*Task description:*
Filter the material below down to the lines containing the word "ruler".

*Data to process:*
▽

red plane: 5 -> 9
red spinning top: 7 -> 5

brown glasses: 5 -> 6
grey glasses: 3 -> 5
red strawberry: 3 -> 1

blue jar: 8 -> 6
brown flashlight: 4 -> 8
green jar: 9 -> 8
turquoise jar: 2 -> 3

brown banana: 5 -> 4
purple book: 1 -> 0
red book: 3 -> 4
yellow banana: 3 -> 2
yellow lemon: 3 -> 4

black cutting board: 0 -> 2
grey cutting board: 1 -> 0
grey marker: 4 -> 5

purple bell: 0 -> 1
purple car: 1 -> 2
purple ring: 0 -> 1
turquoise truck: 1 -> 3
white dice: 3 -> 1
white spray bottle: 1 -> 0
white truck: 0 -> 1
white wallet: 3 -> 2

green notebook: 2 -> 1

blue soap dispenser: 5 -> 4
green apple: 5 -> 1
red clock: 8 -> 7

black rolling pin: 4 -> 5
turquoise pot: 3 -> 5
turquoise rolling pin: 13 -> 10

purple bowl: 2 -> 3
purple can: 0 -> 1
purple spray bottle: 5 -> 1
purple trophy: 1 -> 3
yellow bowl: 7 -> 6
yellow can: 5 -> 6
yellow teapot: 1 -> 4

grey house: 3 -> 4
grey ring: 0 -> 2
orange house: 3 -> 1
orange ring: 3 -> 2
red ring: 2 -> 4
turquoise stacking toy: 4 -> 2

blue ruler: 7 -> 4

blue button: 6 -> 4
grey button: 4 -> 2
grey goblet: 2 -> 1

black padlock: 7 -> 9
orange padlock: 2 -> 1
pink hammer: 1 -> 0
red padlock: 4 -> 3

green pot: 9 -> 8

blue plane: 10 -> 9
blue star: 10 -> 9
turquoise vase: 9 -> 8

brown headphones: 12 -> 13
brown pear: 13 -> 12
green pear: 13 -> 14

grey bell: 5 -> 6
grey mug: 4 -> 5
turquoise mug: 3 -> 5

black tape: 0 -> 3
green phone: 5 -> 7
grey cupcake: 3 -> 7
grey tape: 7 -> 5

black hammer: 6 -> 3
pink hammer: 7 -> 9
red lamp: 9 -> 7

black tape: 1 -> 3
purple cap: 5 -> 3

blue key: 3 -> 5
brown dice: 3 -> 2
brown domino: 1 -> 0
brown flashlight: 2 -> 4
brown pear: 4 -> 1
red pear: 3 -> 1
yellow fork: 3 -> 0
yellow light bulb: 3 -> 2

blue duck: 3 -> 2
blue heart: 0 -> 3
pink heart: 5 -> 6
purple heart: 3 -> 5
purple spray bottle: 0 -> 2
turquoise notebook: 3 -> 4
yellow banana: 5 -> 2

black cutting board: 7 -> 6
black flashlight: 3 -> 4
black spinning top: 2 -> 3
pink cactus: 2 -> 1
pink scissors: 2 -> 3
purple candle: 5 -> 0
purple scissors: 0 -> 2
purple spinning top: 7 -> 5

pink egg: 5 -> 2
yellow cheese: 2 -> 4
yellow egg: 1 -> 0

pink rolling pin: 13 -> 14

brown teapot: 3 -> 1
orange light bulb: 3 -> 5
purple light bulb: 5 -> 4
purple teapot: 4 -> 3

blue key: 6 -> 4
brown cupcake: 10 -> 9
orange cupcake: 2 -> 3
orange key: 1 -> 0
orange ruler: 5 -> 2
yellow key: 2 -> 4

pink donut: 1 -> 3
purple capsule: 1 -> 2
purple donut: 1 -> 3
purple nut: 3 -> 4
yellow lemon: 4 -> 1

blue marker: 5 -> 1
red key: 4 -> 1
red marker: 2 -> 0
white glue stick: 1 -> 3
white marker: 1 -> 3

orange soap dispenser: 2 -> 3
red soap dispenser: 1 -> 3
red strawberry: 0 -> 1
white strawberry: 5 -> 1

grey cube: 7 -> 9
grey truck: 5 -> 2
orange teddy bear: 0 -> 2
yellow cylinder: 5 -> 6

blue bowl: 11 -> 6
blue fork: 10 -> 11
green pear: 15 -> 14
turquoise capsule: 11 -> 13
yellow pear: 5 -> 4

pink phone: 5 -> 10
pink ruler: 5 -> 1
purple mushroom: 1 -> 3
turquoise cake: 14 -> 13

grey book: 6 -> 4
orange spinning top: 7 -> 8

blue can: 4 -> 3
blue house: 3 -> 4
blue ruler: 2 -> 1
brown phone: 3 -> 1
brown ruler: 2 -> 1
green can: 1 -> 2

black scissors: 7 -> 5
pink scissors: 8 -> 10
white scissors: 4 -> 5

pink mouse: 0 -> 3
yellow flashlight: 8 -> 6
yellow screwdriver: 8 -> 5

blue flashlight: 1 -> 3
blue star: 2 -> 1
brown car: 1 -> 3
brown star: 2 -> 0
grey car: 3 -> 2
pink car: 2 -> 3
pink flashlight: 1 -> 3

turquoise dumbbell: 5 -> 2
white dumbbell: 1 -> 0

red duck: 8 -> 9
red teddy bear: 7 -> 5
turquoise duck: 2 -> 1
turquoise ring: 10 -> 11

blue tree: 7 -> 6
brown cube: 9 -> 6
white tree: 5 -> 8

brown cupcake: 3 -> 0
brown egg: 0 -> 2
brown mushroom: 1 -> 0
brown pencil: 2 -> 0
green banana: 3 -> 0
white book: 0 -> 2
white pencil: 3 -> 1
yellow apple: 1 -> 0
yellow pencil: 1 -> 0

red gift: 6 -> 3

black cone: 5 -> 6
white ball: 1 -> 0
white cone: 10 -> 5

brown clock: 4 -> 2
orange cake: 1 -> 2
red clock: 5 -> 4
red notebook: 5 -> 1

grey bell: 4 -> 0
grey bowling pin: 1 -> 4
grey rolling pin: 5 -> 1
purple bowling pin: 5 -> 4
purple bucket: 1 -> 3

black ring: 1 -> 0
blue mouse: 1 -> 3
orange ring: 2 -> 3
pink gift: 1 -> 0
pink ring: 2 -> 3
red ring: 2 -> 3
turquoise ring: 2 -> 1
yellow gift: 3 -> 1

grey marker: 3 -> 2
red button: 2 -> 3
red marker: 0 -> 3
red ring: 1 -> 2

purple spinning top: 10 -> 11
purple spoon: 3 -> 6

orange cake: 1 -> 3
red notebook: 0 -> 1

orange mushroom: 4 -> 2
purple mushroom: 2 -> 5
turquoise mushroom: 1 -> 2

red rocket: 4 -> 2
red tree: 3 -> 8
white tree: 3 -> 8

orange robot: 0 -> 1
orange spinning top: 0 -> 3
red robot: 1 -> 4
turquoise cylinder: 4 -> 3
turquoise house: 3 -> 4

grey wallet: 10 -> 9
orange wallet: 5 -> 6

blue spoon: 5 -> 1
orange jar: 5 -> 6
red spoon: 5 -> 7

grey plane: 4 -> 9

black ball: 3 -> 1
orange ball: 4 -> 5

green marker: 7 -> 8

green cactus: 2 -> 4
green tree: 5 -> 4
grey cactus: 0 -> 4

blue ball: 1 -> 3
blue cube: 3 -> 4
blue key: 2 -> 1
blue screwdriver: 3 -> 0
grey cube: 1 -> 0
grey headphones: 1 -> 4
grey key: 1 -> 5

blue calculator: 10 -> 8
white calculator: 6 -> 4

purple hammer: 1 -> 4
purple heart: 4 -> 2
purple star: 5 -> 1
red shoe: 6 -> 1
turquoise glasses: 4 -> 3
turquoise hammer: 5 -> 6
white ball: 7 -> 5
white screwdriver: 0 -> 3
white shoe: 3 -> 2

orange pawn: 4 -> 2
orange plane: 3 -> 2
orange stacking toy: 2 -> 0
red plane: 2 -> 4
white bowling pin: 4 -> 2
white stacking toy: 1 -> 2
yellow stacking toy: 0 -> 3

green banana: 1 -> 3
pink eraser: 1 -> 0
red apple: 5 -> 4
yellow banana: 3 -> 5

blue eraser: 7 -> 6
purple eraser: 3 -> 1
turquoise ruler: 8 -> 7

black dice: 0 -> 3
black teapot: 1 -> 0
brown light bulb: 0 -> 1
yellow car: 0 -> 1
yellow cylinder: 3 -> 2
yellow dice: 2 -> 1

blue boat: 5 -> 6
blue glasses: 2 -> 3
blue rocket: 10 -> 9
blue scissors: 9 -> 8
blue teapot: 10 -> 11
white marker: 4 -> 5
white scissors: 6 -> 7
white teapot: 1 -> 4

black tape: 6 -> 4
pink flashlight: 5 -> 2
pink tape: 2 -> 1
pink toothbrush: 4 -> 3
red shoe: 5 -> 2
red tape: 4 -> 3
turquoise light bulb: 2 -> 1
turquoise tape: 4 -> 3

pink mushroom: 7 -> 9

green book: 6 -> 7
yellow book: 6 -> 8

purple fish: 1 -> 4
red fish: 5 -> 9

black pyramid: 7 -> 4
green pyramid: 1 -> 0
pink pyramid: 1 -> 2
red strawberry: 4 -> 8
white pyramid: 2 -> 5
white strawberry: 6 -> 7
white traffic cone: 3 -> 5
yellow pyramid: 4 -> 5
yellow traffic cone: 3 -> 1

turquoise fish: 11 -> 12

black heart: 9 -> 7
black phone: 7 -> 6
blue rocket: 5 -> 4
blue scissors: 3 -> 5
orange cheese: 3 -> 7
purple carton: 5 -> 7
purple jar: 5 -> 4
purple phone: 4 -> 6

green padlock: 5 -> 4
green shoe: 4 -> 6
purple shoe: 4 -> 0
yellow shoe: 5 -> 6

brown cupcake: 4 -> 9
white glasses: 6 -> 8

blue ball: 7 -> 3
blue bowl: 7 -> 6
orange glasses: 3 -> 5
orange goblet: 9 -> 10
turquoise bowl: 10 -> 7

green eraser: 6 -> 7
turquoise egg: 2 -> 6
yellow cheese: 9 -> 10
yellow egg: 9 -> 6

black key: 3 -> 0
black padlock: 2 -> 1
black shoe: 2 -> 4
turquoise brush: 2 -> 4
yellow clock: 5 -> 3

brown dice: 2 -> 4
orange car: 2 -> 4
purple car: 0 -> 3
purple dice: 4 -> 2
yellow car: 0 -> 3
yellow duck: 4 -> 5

△

*Final answer:*
blue ruler: 7 -> 4
orange ruler: 5 -> 2
pink ruler: 5 -> 1
blue ruler: 2 -> 1
brown ruler: 2 -> 1
turquoise ruler: 8 -> 7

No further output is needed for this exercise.